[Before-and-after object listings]
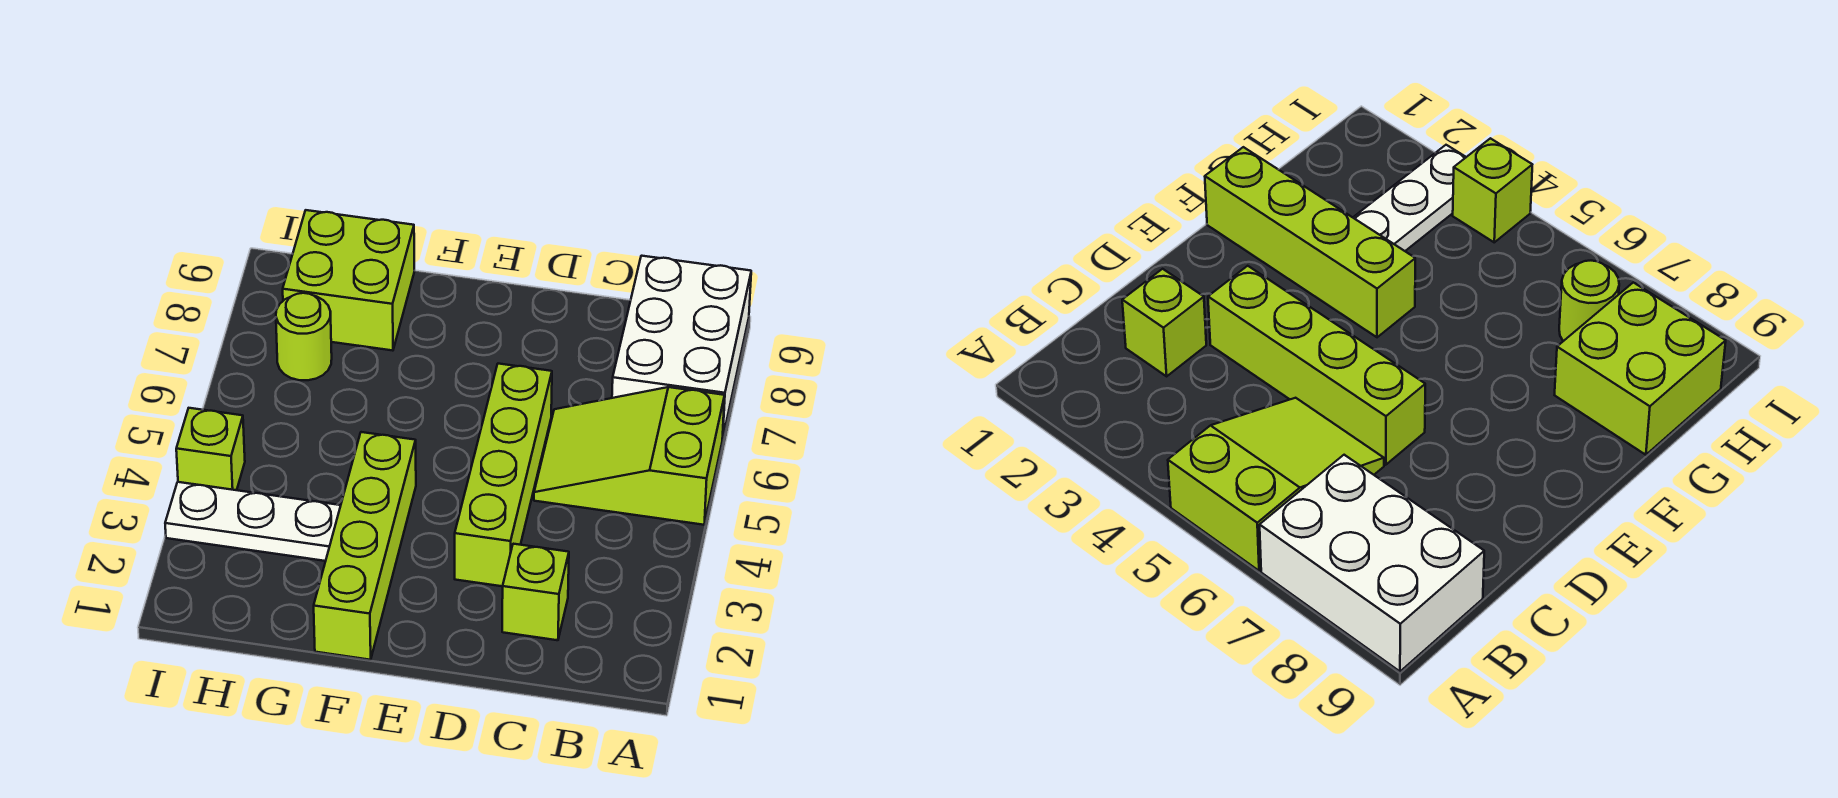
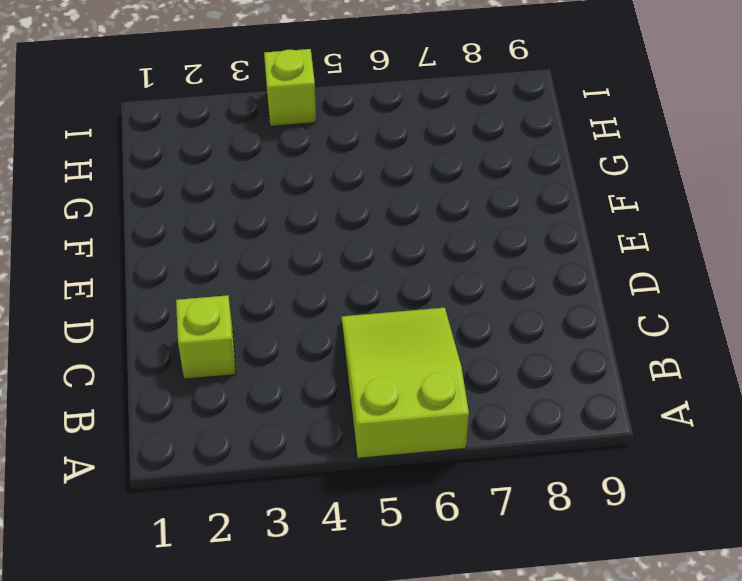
none -> white brick A7:B9 level 1
none -> lime brick D3:D6 level 1

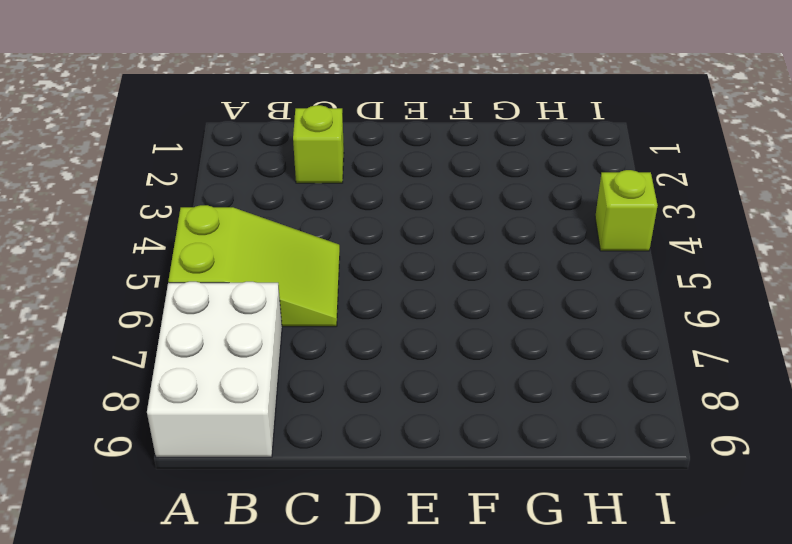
none -> lime brick D3:D6 level 1
none -> lime brick F1:F4 level 1

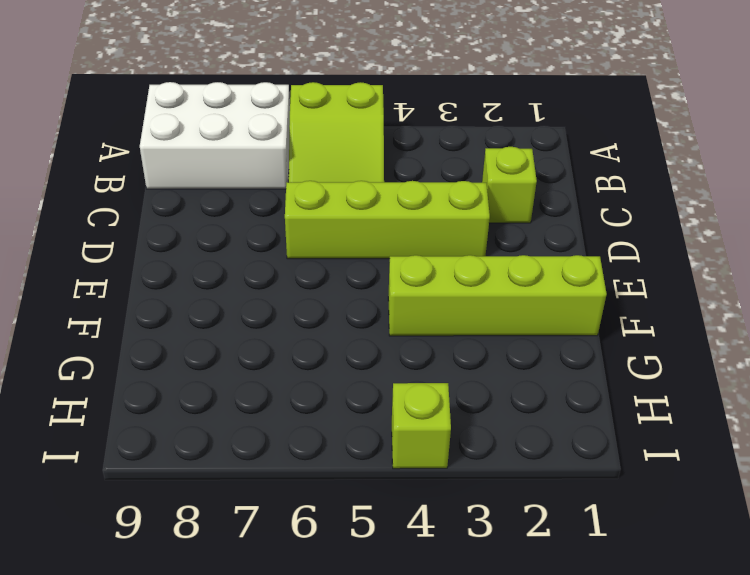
none -> white plate G3:I3 level 1
none -> lime brick G8:H9 level 1

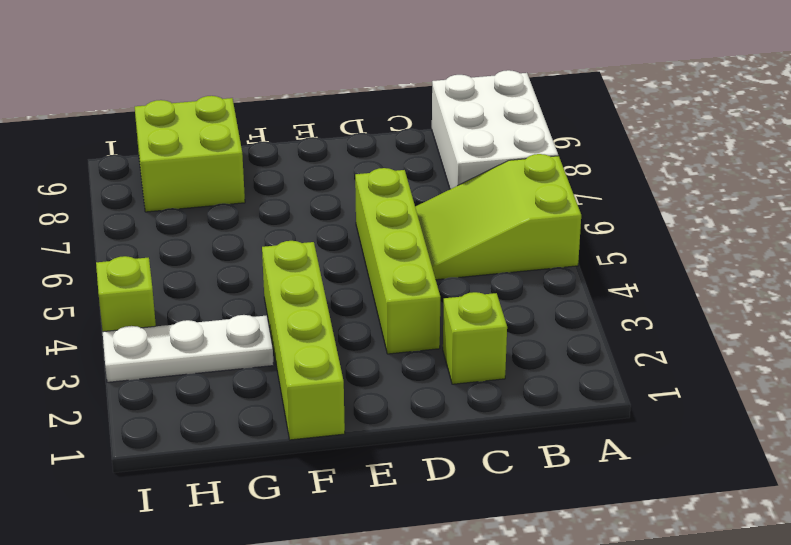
none -> lime round brick H7 level 1

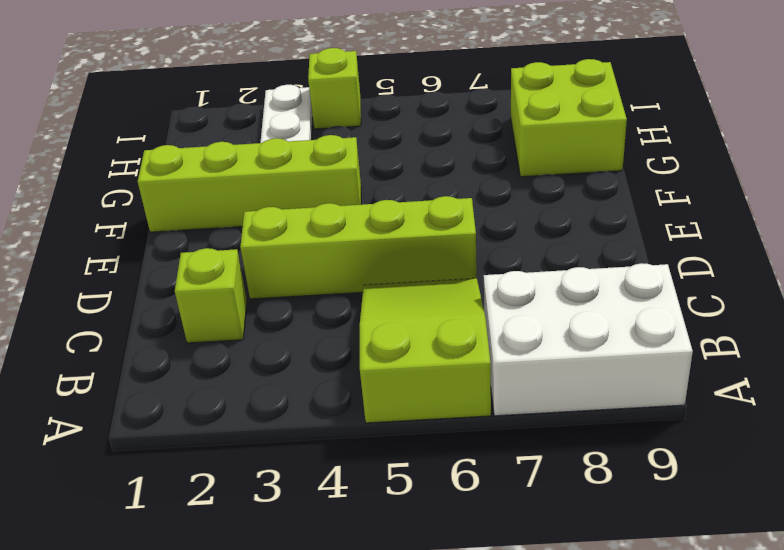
none -> lime round brick H7 level 1

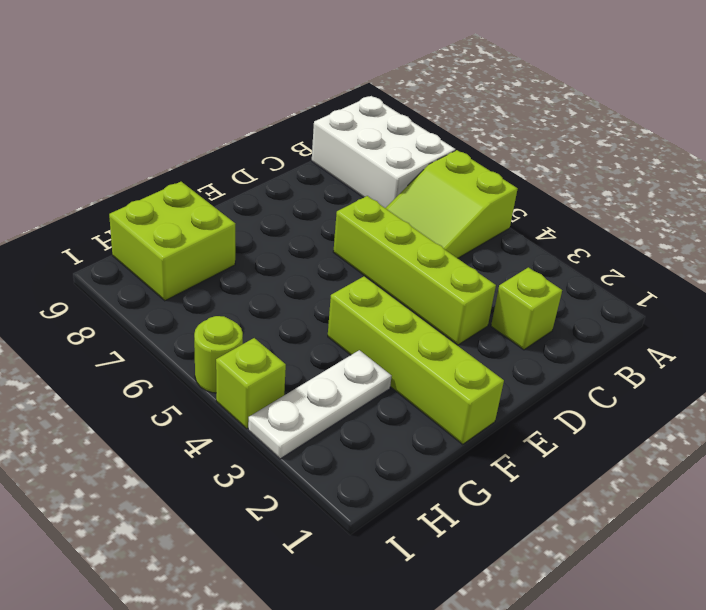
lime round brick I5 level 1 -> lime round brick H7 level 1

▸ **Exercise description**:
Pull together all lines from the data that mention the word "none".

▸ **Solution to the problem**:
none -> white brick A7:B9 level 1
none -> lime brick D3:D6 level 1
none -> lime brick D3:D6 level 1
none -> lime brick F1:F4 level 1
none -> white plate G3:I3 level 1
none -> lime brick G8:H9 level 1
none -> lime round brick H7 level 1
none -> lime round brick H7 level 1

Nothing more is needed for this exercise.